-- What you should do --
Return all of the listing word for word; the pictures stay out.

-- Data segment --

[Start of section]

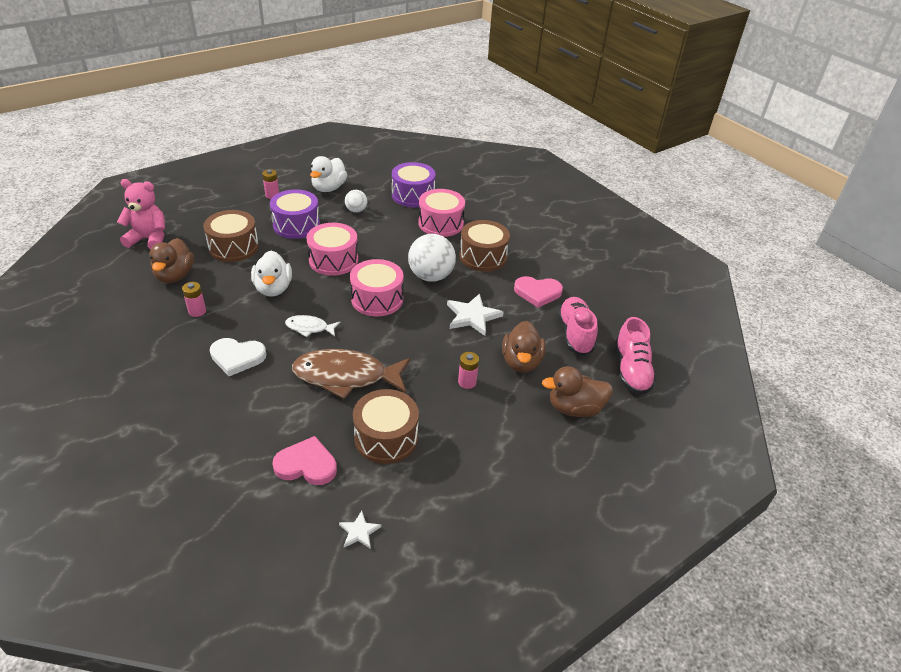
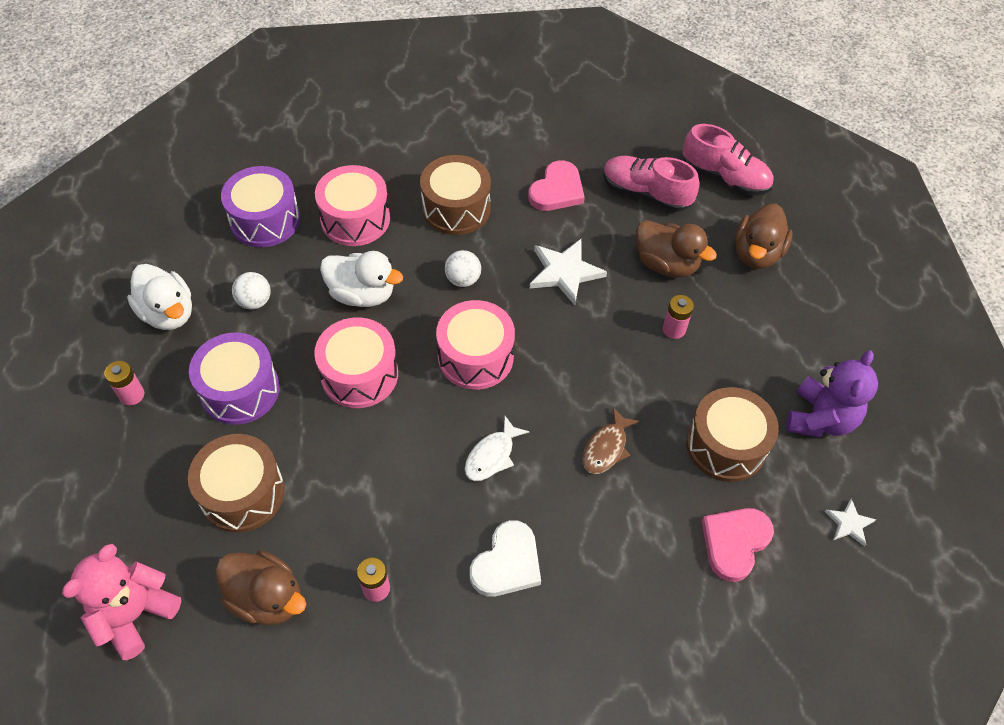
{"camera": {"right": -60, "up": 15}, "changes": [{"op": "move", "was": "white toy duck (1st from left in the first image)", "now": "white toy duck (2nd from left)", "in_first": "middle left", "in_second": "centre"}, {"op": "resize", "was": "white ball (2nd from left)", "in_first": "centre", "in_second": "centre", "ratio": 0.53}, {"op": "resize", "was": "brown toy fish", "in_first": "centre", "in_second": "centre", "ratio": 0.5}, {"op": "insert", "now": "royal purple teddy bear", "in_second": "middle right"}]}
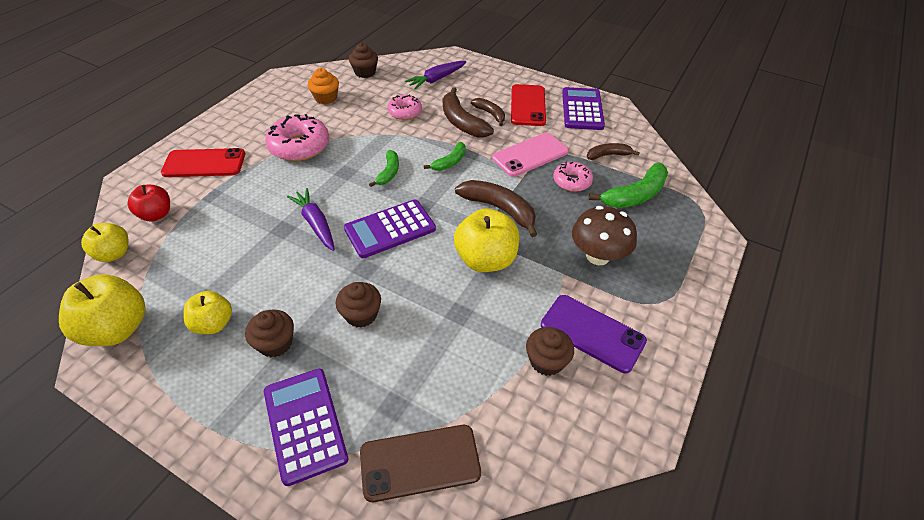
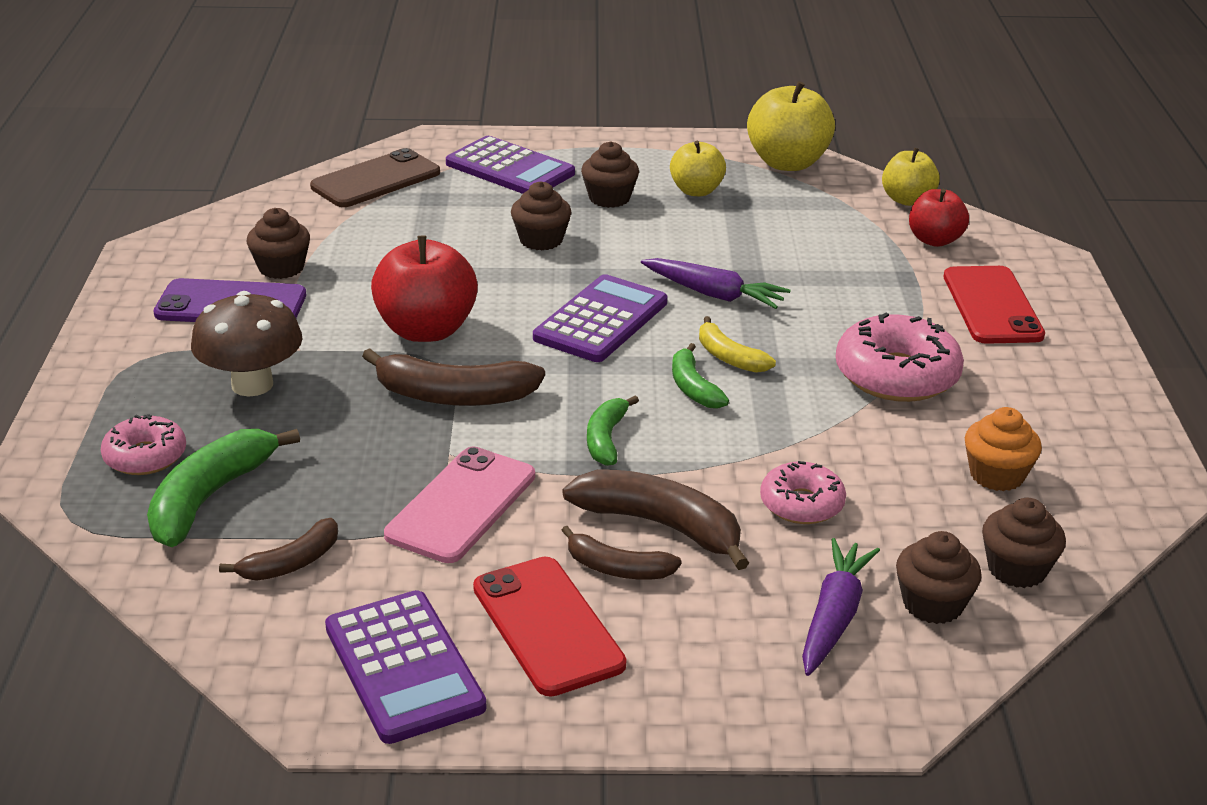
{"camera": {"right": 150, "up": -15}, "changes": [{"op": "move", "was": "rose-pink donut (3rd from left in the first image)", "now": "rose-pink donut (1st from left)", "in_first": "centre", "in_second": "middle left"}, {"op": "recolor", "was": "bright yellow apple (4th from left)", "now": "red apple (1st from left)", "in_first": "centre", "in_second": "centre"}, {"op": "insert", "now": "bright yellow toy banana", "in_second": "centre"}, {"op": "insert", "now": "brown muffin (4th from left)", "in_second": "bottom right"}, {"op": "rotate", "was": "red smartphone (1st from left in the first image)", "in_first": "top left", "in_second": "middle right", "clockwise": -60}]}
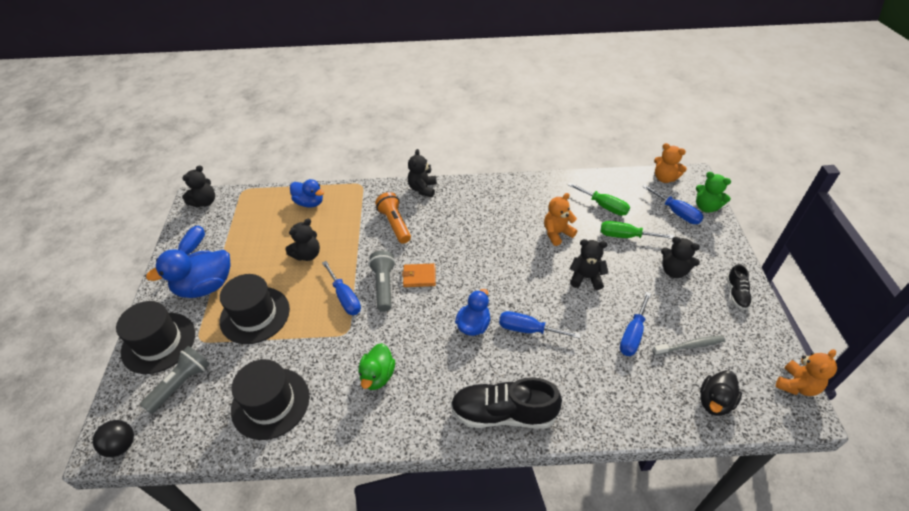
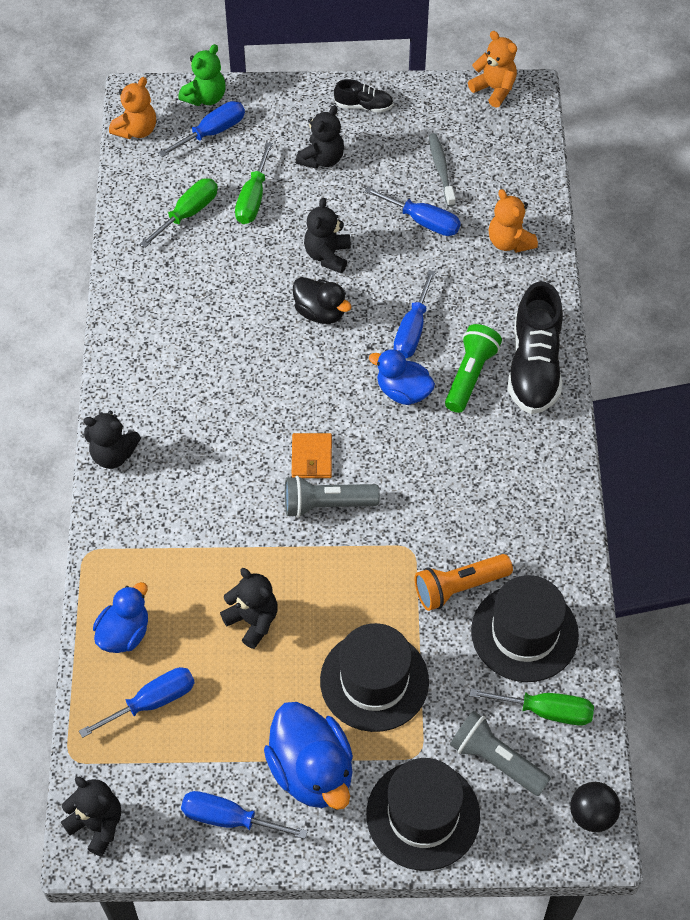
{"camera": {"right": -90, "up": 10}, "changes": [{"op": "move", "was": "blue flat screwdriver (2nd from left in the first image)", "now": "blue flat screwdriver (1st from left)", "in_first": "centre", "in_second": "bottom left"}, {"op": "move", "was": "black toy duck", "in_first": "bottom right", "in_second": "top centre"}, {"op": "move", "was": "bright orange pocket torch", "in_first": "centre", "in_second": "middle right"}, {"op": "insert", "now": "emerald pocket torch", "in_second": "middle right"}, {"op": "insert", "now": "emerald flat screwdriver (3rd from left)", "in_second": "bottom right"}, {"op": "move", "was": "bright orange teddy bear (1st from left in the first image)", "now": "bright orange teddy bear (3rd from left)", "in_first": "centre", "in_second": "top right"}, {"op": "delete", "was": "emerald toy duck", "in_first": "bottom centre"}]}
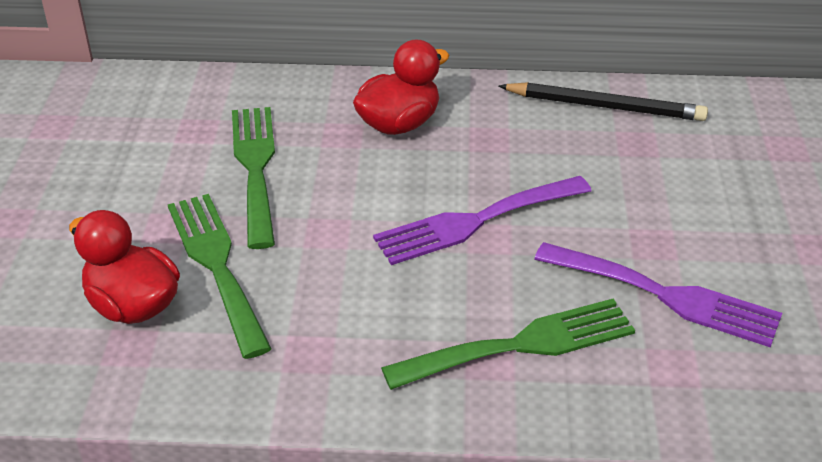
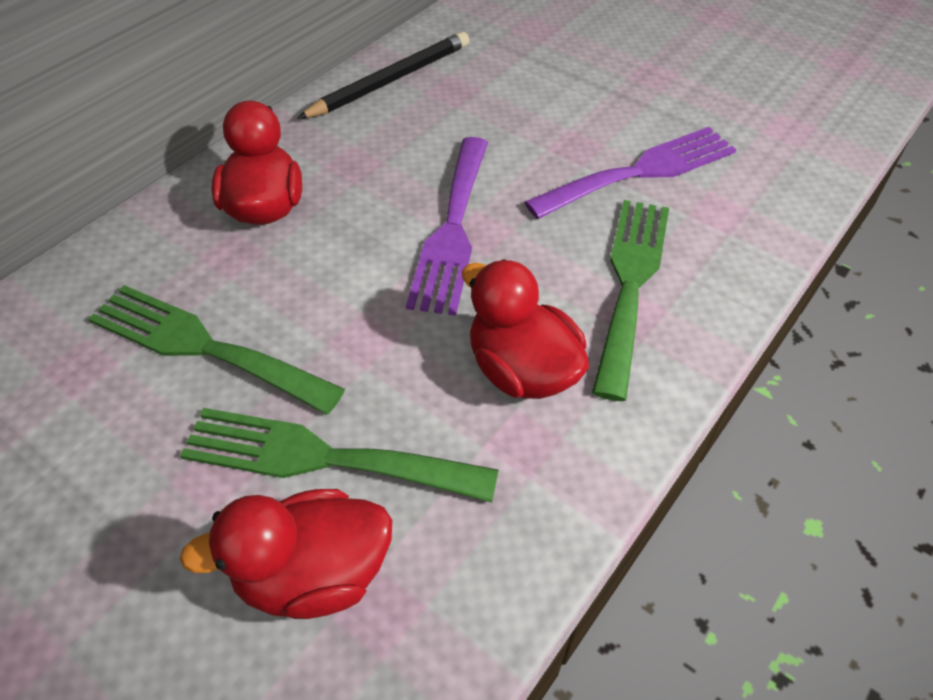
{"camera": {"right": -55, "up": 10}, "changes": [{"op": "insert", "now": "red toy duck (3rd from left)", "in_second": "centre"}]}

[End of section]

-- Output --
{"camera": {"right": -60, "up": 15}, "changes": [{"op": "move", "was": "white toy duck (1st from left in the first image)", "now": "white toy duck (2nd from left)", "in_first": "middle left", "in_second": "centre"}, {"op": "resize", "was": "white ball (2nd from left)", "in_first": "centre", "in_second": "centre", "ratio": 0.53}, {"op": "resize", "was": "brown toy fish", "in_first": "centre", "in_second": "centre", "ratio": 0.5}, {"op": "insert", "now": "royal purple teddy bear", "in_second": "middle right"}]}
{"camera": {"right": 150, "up": -15}, "changes": [{"op": "move", "was": "rose-pink donut (3rd from left in the first image)", "now": "rose-pink donut (1st from left)", "in_first": "centre", "in_second": "middle left"}, {"op": "recolor", "was": "bright yellow apple (4th from left)", "now": "red apple (1st from left)", "in_first": "centre", "in_second": "centre"}, {"op": "insert", "now": "bright yellow toy banana", "in_second": "centre"}, {"op": "insert", "now": "brown muffin (4th from left)", "in_second": "bottom right"}, {"op": "rotate", "was": "red smartphone (1st from left in the first image)", "in_first": "top left", "in_second": "middle right", "clockwise": -60}]}
{"camera": {"right": -90, "up": 10}, "changes": [{"op": "move", "was": "blue flat screwdriver (2nd from left in the first image)", "now": "blue flat screwdriver (1st from left)", "in_first": "centre", "in_second": "bottom left"}, {"op": "move", "was": "black toy duck", "in_first": "bottom right", "in_second": "top centre"}, {"op": "move", "was": "bright orange pocket torch", "in_first": "centre", "in_second": "middle right"}, {"op": "insert", "now": "emerald pocket torch", "in_second": "middle right"}, {"op": "insert", "now": "emerald flat screwdriver (3rd from left)", "in_second": "bottom right"}, {"op": "move", "was": "bright orange teddy bear (1st from left in the first image)", "now": "bright orange teddy bear (3rd from left)", "in_first": "centre", "in_second": "top right"}, {"op": "delete", "was": "emerald toy duck", "in_first": "bottom centre"}]}
{"camera": {"right": -55, "up": 10}, "changes": [{"op": "insert", "now": "red toy duck (3rd from left)", "in_second": "centre"}]}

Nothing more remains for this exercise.